PROBLEM TO WORK ON -
Copy every line of the data below word for word, leaving out the pictures.

RECORDS PROVIDED -
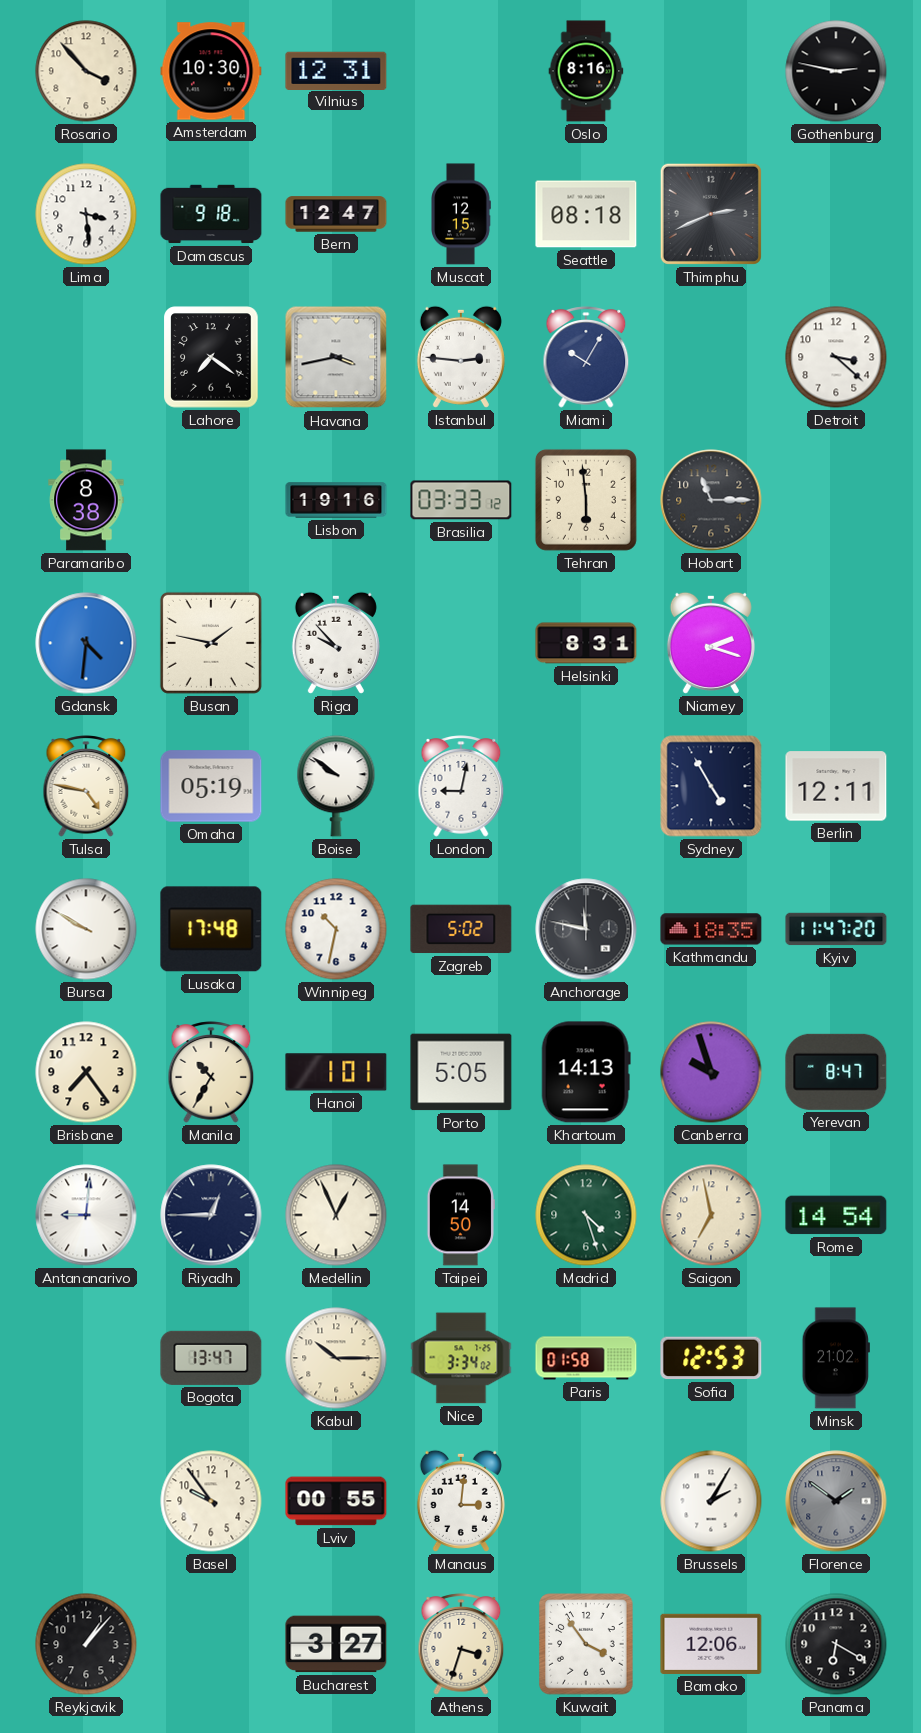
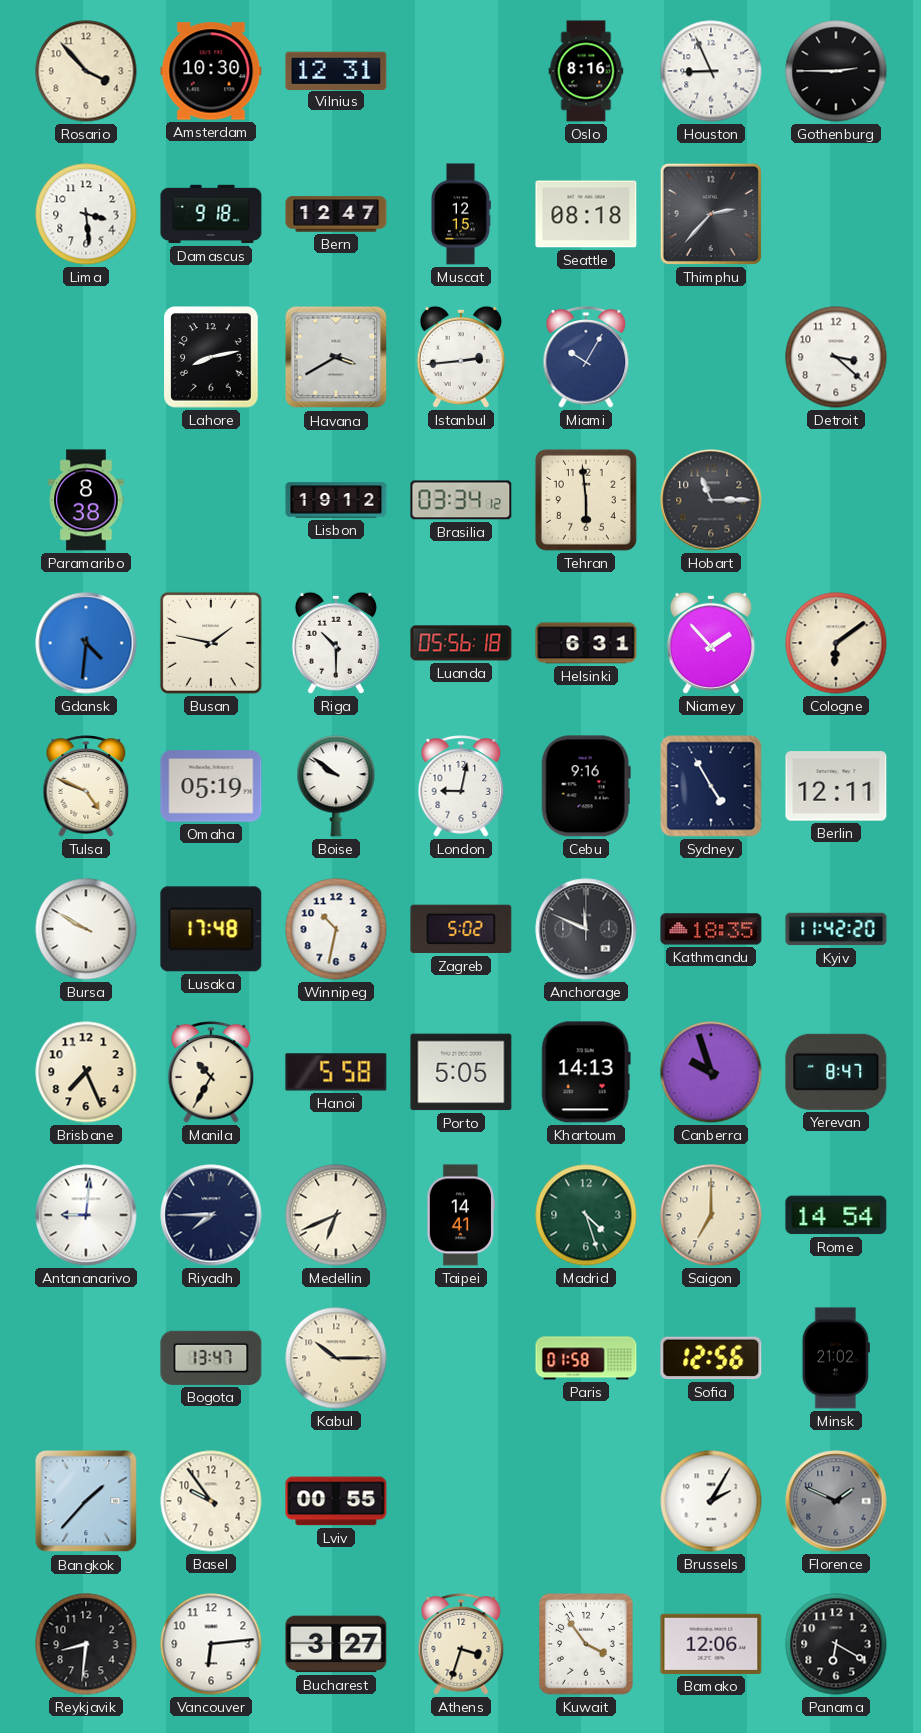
Houston: none -> 8:56
Gothenburg: 2:47 -> 2:45
Thimphu: 2:41 -> 2:37
Lahore: 7:21 -> 8:13
Havana: 3:43 -> 3:40
Istanbul: 2:46 -> 2:44
Lisbon: 19:16 -> 19:12
Brasilia: 03:33 -> 03:34
Riga: 9:53 -> 10:30
Luanda: none -> 05:56
Helsinki: 8:31 -> 6:31
Niamey: 2:18 -> 1:53
Cologne: none -> 6:09
Tulsa: 4:47 -> 4:49
Cebu: none -> 9:16
Anchorage: 11:47 -> 11:49
Kyiv: 11:47 -> 11:42
Brisbane: 7:24 -> 7:26
Hanoi: 1:01 -> 5:58
Riyadh: 12:45 -> 7:45
Medellin: 12:56 -> 6:41
Taipei: 14:50 -> 14:41
Saigon: 6:58 -> 7:00
Nice: 3:34 -> none
Sofia: 12:53 -> 12:56
Bangkok: none -> 1:37
Manaus: 3:01 -> none
Florence: 1:51 -> 1:49
Reykjavik: 1:07 -> 8:31
Vancouver: none -> 6:14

ANSWER BELOW -
Houston: none -> 8:56
Gothenburg: 2:47 -> 2:45
Thimphu: 2:41 -> 2:37
Lahore: 7:21 -> 8:13
Havana: 3:43 -> 3:40
Istanbul: 2:46 -> 2:44
Lisbon: 19:16 -> 19:12
Brasilia: 03:33 -> 03:34
Riga: 9:53 -> 10:30
Luanda: none -> 05:56
Helsinki: 8:31 -> 6:31
Niamey: 2:18 -> 1:53
Cologne: none -> 6:09
Tulsa: 4:47 -> 4:49
Cebu: none -> 9:16
Anchorage: 11:47 -> 11:49
Kyiv: 11:47 -> 11:42
Brisbane: 7:24 -> 7:26
Hanoi: 1:01 -> 5:58
Riyadh: 12:45 -> 7:45
Medellin: 12:56 -> 6:41
Taipei: 14:50 -> 14:41
Saigon: 6:58 -> 7:00
Nice: 3:34 -> none
Sofia: 12:53 -> 12:56
Bangkok: none -> 1:37
Manaus: 3:01 -> none
Florence: 1:51 -> 1:49
Reykjavik: 1:07 -> 8:31
Vancouver: none -> 6:14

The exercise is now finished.